Task requirements >> Leaving out all pictures, restate word for word the lines from the one with "none -> yellow 2x2 slope [298,355,415,472]" through the last line of the entries.

*** Opening of Records supplied ***

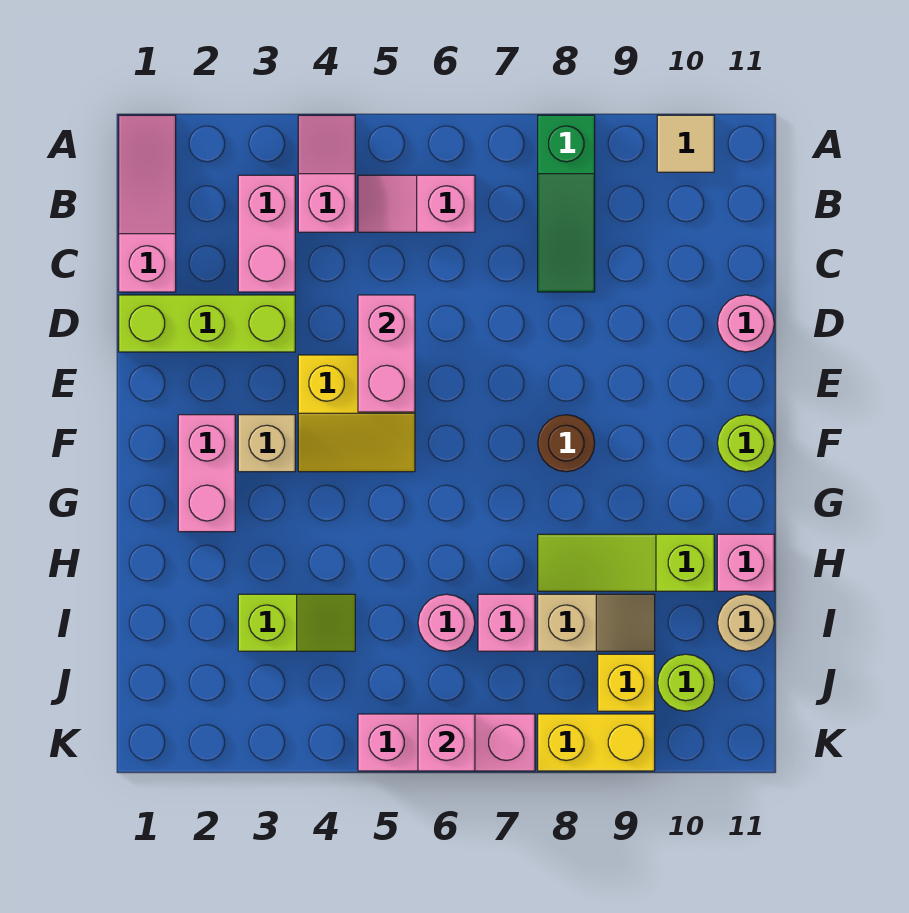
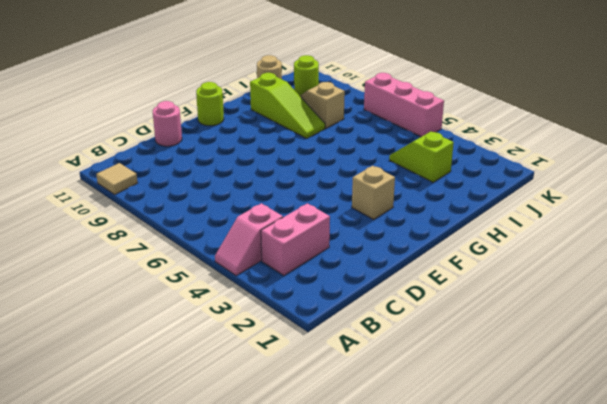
none -> pink 1x3 slope [119,115,176,292]
none -> green 1x3 slope [538,115,595,292]
none -> pink 1x2 slope [358,175,475,232]

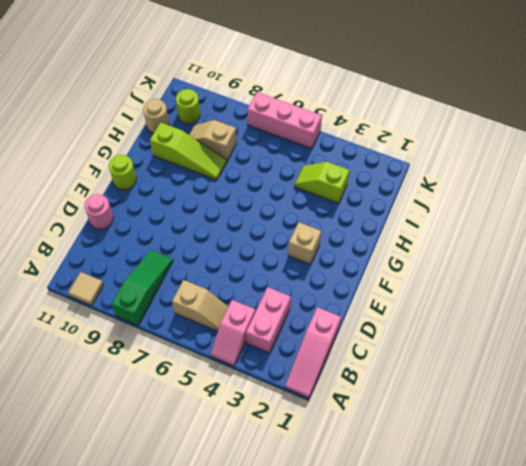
tan 1x2 slope [172,280,228,331] -> pink 1x2 slope [358,175,475,232]
none -> lime 1x3 brick [119,295,295,352]
none -> yellow 2x2 slope [298,355,415,472]
none -> pink 1x2 brick [178,415,235,532]

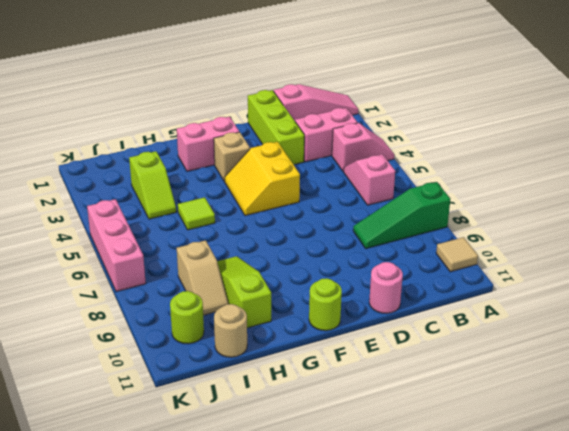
lime 1x1 tile [178,197,215,230] -> none
none -> brown 1x1 round brick [538,415,595,472]
none -> pink 1x1 brick [717,534,774,591]
none -> pink 1x1 round brick [418,594,475,651]

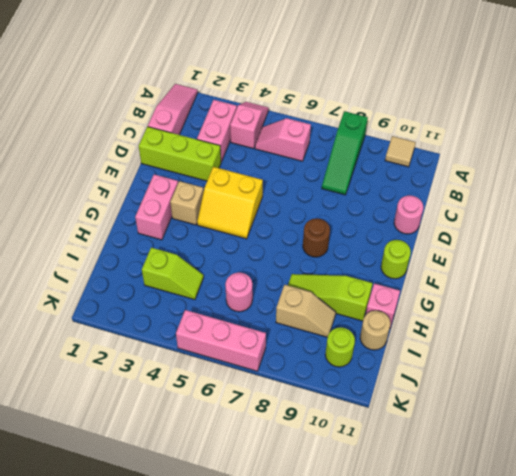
none -> pink 1x1 brick [478,594,535,651]
none -> yellow 1x1 brick [598,654,655,711]
none -> yellow 1x2 brick [538,714,655,771]

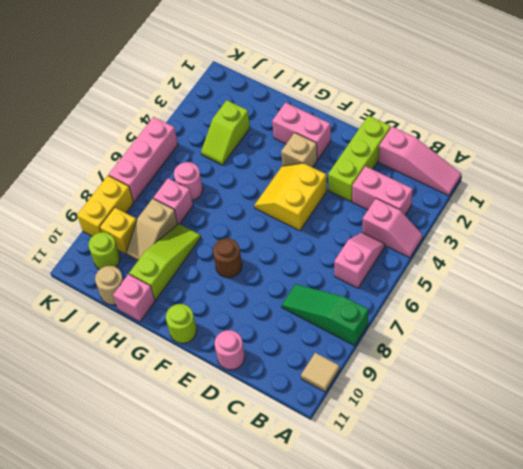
none -> pink 1x2 brick [358,295,415,412]
none -> pink 1x1 brick [418,714,475,771]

*** Close of Records supplied ***

Exercise output >>
none -> yellow 2x2 slope [298,355,415,472]
none -> pink 1x2 brick [178,415,235,532]

lime 1x1 tile [178,197,215,230] -> none
none -> brown 1x1 round brick [538,415,595,472]
none -> pink 1x1 brick [717,534,774,591]
none -> pink 1x1 round brick [418,594,475,651]

none -> pink 1x1 brick [478,594,535,651]
none -> yellow 1x1 brick [598,654,655,711]
none -> yellow 1x2 brick [538,714,655,771]

none -> pink 1x2 brick [358,295,415,412]
none -> pink 1x1 brick [418,714,475,771]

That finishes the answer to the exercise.